* ACTION ITEM: Your task is to transcribe each record exactly and to omit every image.

[Saved entries]

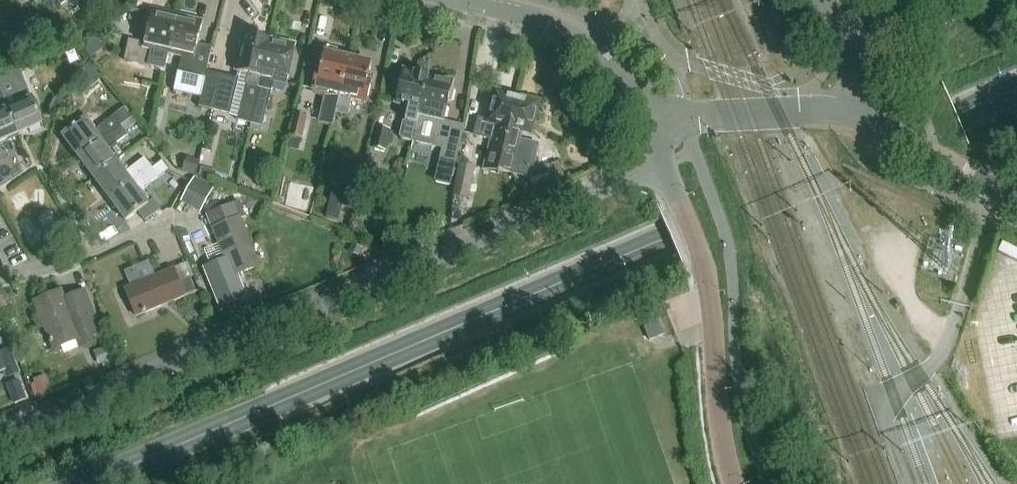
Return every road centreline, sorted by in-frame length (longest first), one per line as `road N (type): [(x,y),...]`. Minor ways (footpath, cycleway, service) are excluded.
road 1 (secondary): [(105,483),(670,236)]
road 2 (residential): [(0,437),(460,242)]
road 3 (residential): [(732,483),(720,426),(713,301),(664,165)]
road 4 (secondary): [(957,114),(670,236)]
road 5 (unclassified): [(460,242),(664,165)]
road 6 (tertiary): [(1016,199),(846,112)]
road 7 (tertiary): [(520,14),(586,42),(665,115)]
road 8 (residential): [(0,275),(67,263),(163,226)]
road 9 (tertiary): [(846,112),(687,116)]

* EXERCISE RESPONSE:
Return every road centreline, sorted by in-frame length (longest first), one per line as `road N (type): [(x,y),...]`. Minor ways (footpath, cycleway, service) are excluded.
road 1 (secondary): [(105,483),(670,236)]
road 2 (residential): [(0,437),(460,242)]
road 3 (residential): [(732,483),(720,426),(713,301),(664,165)]
road 4 (secondary): [(957,114),(670,236)]
road 5 (unclassified): [(460,242),(664,165)]
road 6 (tertiary): [(1016,199),(846,112)]
road 7 (tertiary): [(520,14),(586,42),(665,115)]
road 8 (residential): [(0,275),(67,263),(163,226)]
road 9 (tertiary): [(846,112),(687,116)]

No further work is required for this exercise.